*** Opening of Provided data ***
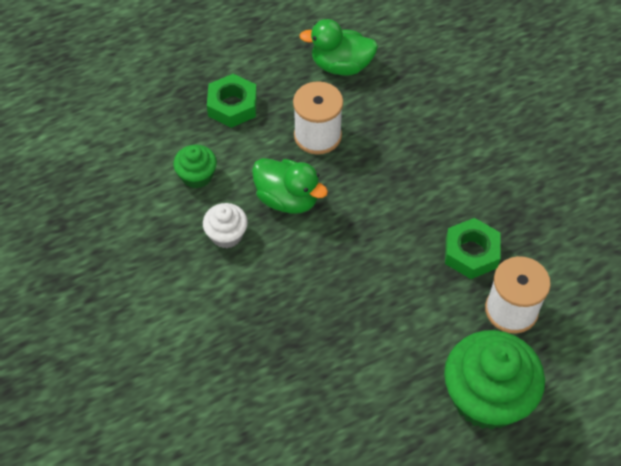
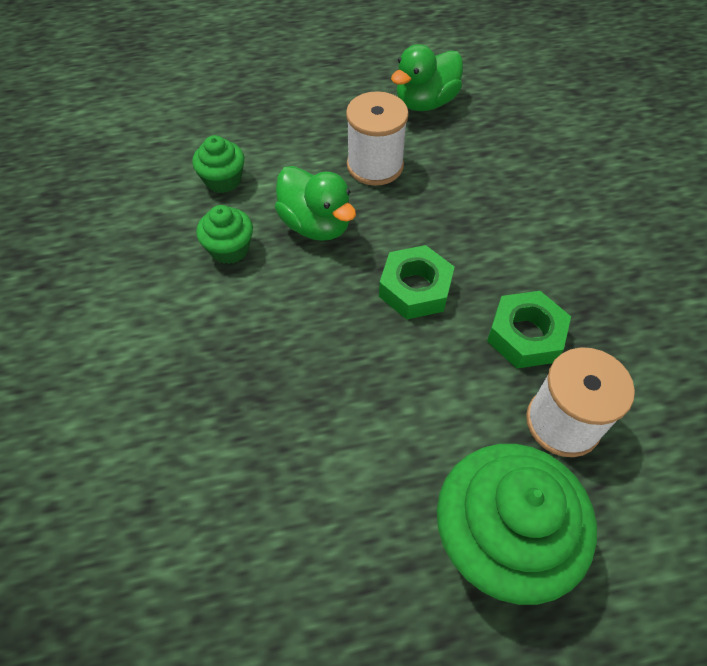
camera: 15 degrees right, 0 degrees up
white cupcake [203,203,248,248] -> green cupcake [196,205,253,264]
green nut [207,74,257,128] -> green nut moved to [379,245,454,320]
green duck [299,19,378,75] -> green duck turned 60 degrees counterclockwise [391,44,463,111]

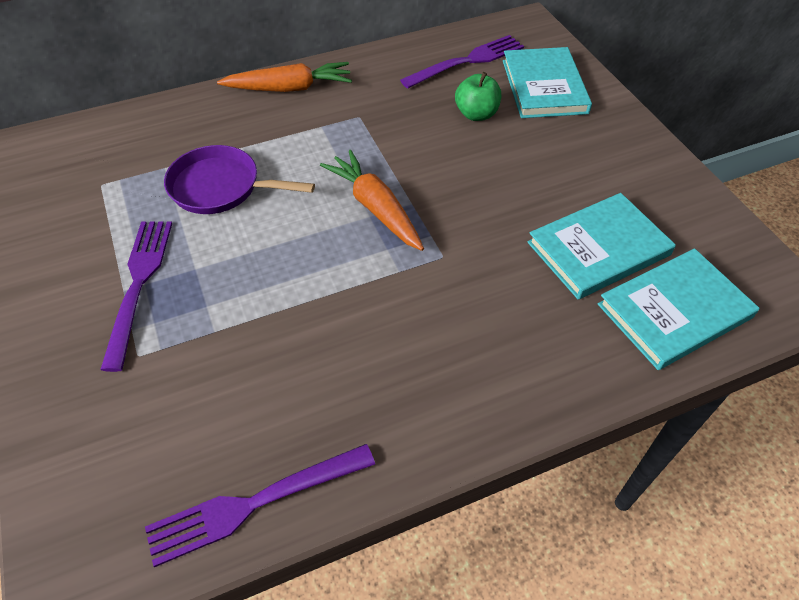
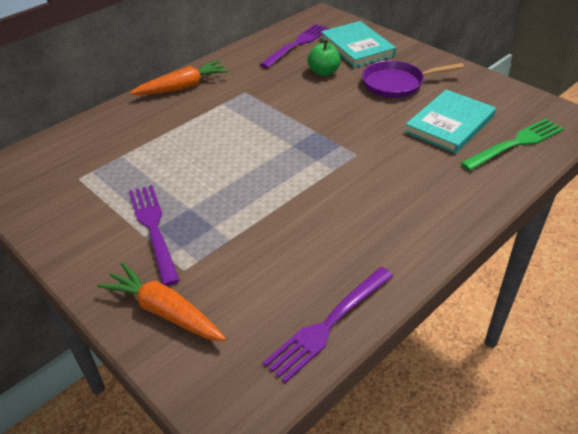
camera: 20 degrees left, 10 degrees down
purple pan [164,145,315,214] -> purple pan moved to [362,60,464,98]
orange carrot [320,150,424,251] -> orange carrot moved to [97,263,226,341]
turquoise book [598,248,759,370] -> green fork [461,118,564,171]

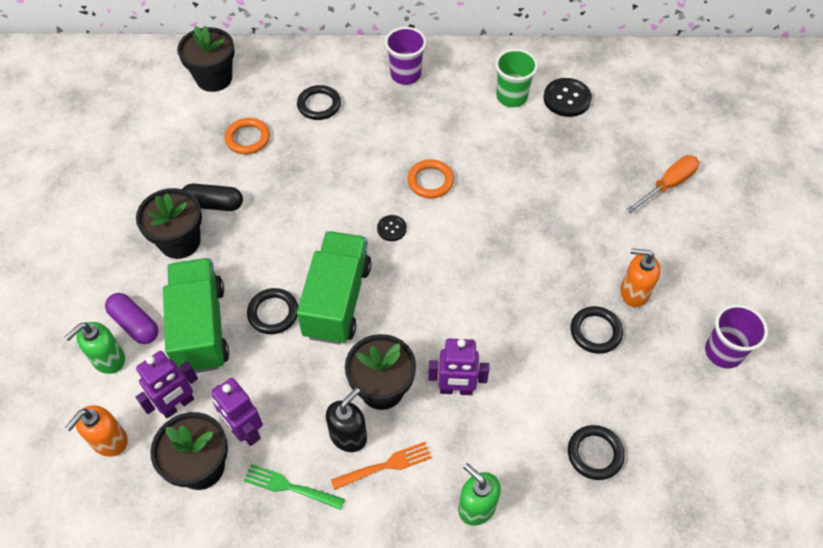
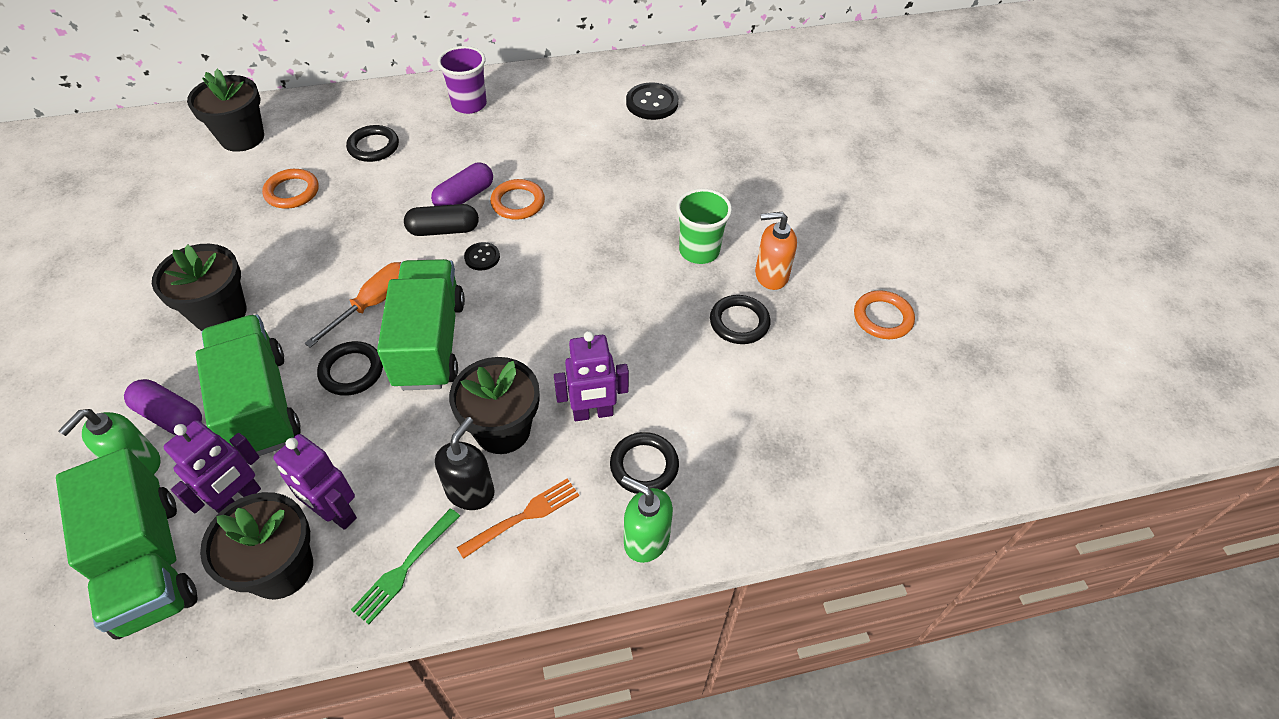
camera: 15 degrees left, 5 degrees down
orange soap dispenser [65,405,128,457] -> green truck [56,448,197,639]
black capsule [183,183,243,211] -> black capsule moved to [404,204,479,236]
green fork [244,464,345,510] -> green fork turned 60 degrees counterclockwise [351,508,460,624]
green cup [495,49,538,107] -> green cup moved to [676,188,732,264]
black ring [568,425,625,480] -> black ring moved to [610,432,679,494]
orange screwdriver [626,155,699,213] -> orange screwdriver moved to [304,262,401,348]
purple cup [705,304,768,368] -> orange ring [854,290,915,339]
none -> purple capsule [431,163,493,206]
*** Close of Provided data ***
*** Opening of Provided data ***
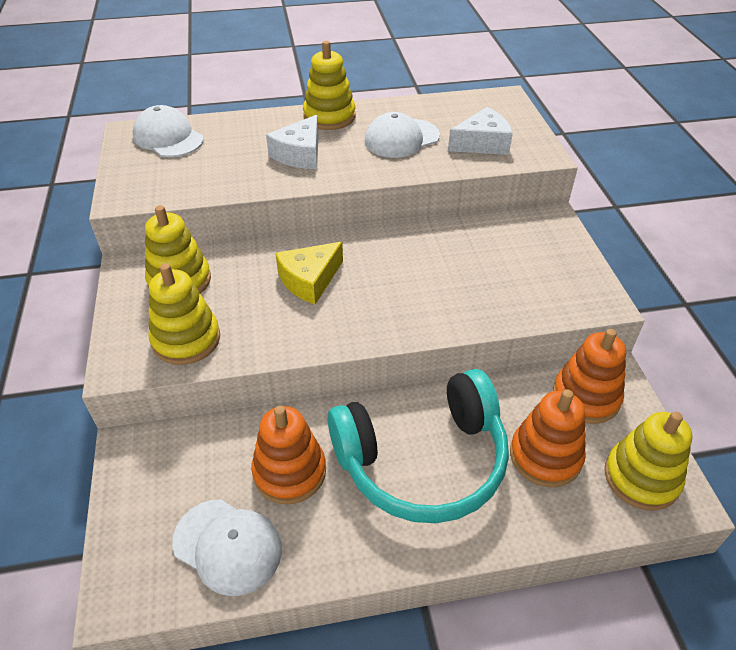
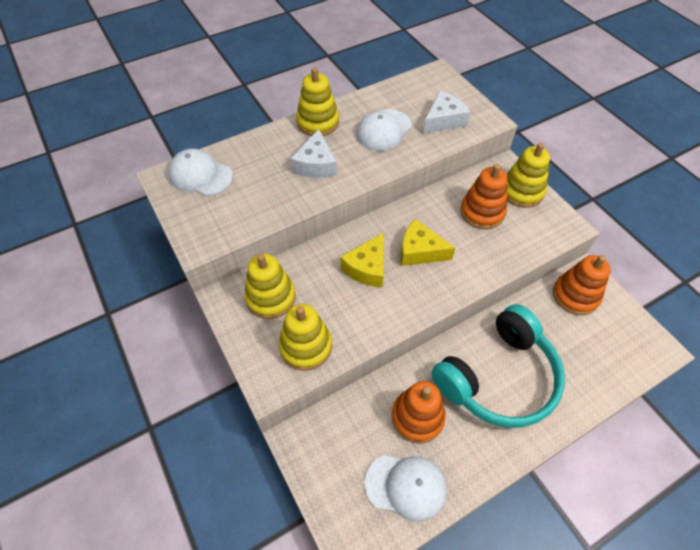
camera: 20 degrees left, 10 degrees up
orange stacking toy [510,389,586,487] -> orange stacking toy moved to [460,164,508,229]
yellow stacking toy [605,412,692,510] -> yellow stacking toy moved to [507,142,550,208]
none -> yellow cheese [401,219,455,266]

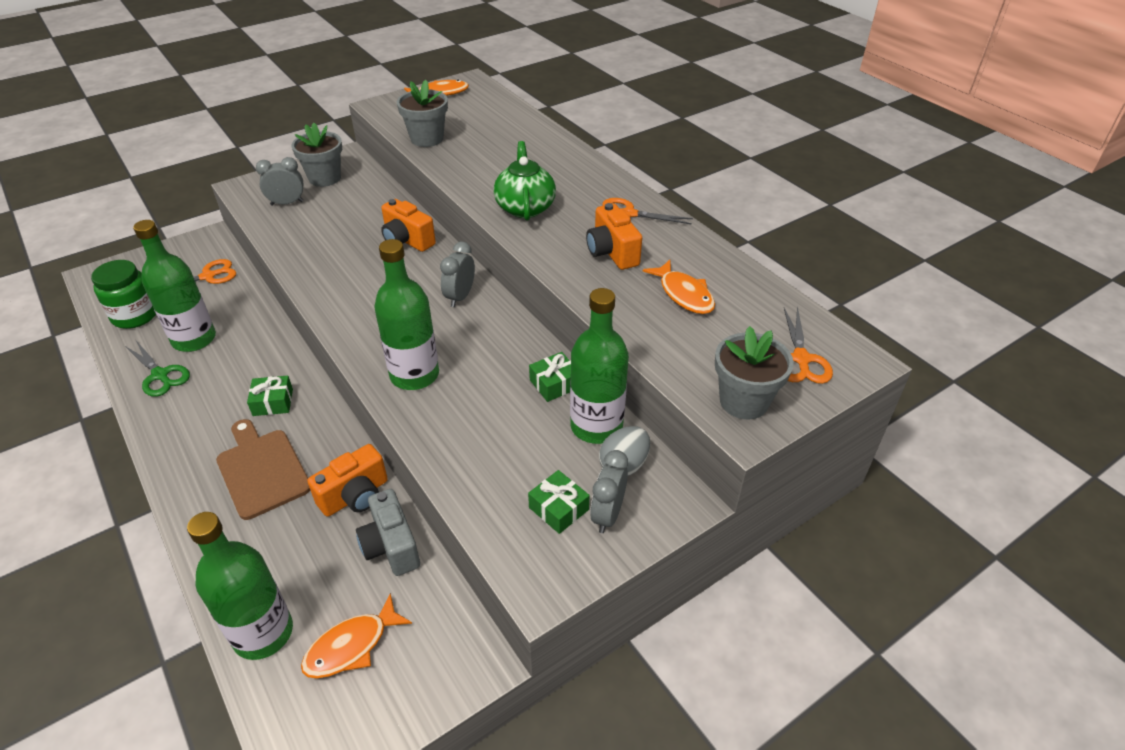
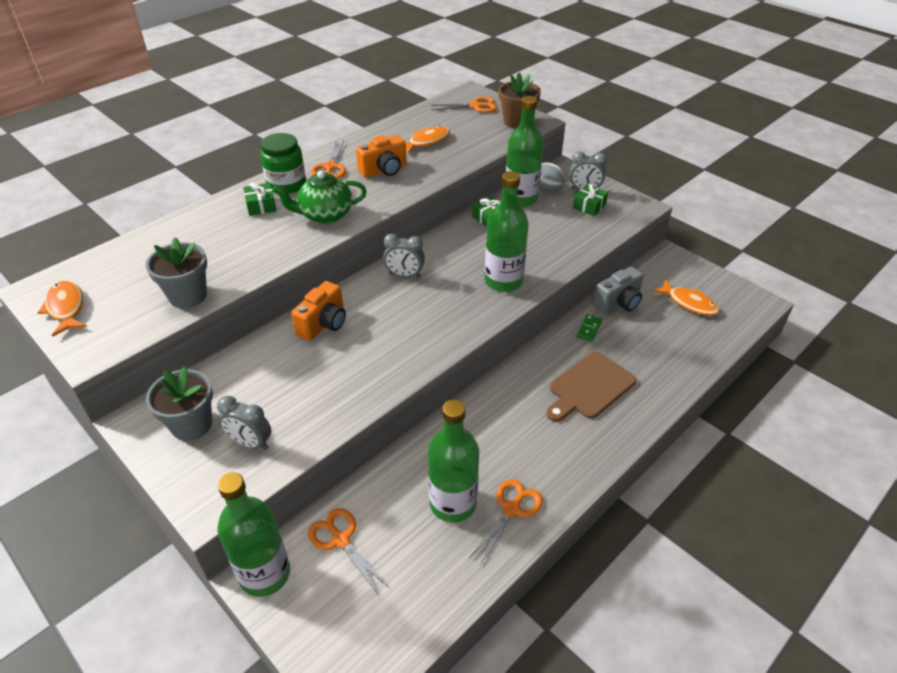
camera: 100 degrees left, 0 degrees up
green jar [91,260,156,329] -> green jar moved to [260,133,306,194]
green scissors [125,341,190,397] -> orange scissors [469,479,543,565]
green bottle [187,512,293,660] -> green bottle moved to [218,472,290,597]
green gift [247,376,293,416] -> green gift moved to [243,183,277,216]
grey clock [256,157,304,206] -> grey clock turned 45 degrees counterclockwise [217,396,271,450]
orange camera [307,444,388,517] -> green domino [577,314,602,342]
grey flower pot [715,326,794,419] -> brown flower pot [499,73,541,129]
*** Close of Provided data ***
*** Opening of Provided data ***
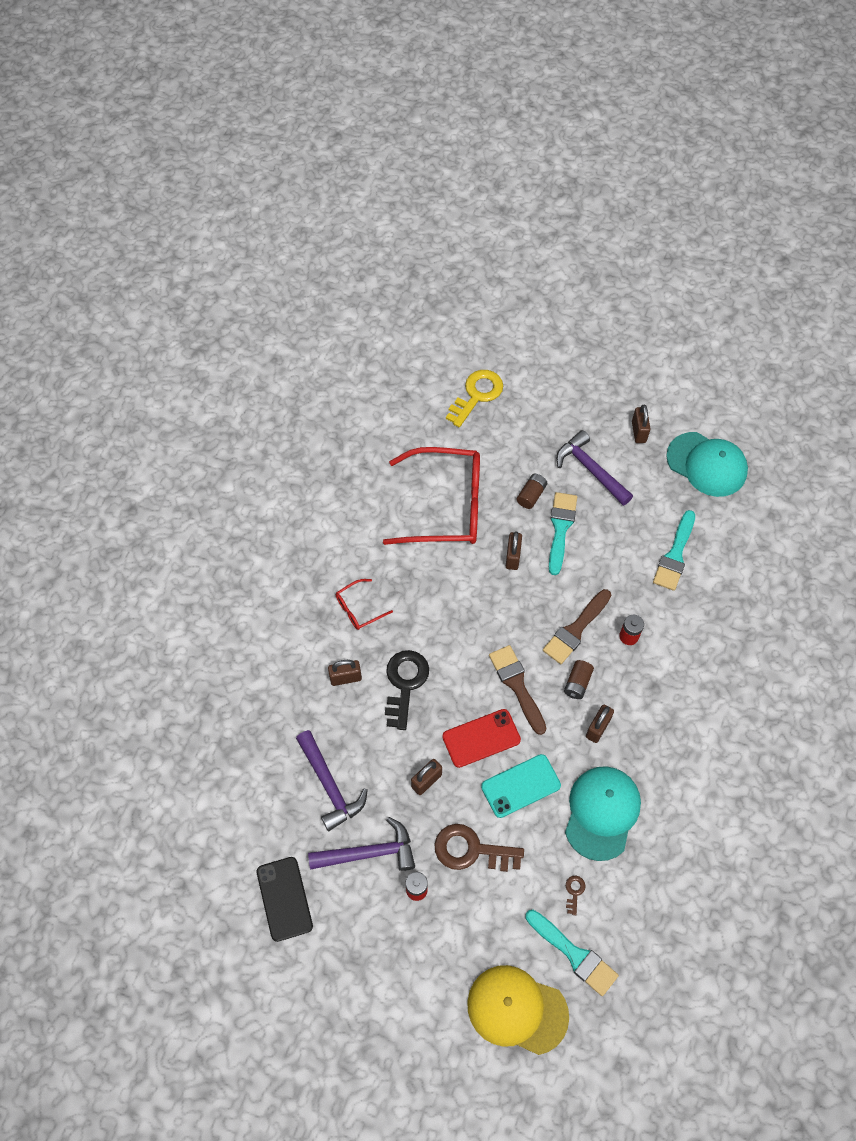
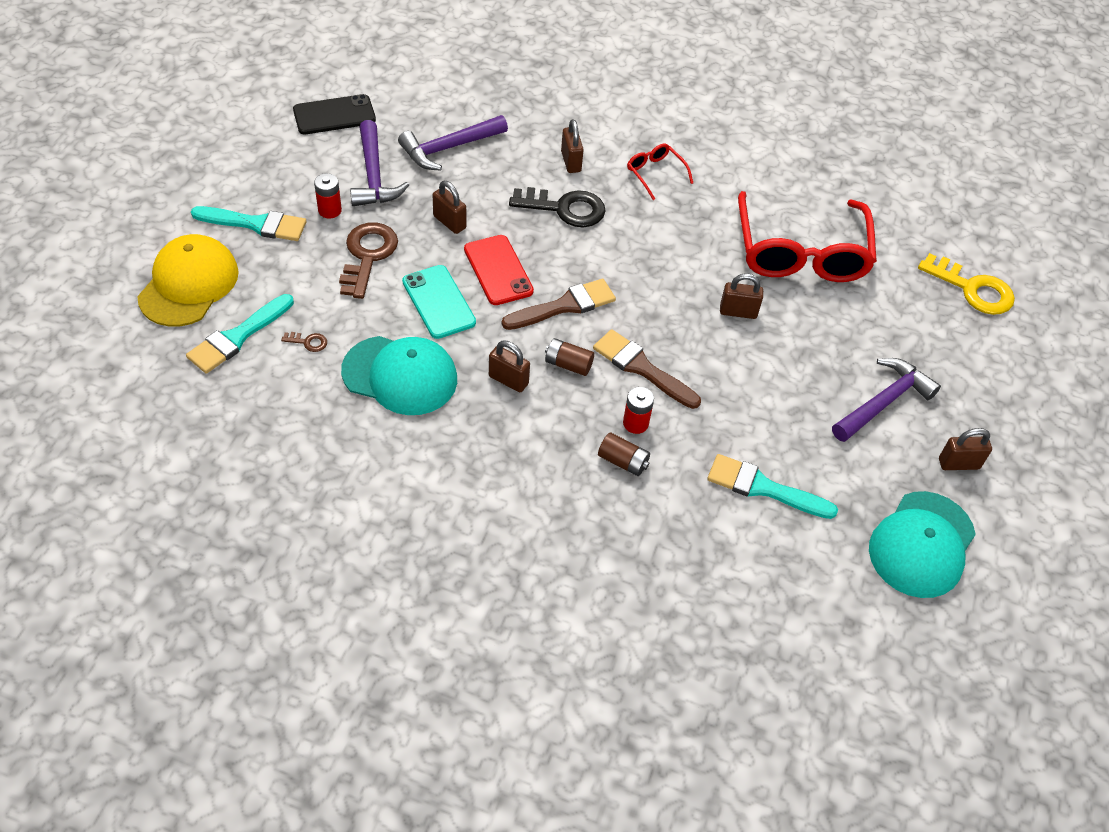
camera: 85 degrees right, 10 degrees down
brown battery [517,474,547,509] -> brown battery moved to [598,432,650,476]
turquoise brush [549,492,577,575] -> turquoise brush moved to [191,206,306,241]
*** Close of Provided data ***
**Exercise description:** Look above for the line with "camera: 85 degrees right, 10 degrees down" and the line with "turquoise brush [549,492,577,575]", and reproduce exactly those two lines plus every line between, nothing more.

**Answer box:**
camera: 85 degrees right, 10 degrees down
brown battery [517,474,547,509] -> brown battery moved to [598,432,650,476]
turquoise brush [549,492,577,575] -> turquoise brush moved to [191,206,306,241]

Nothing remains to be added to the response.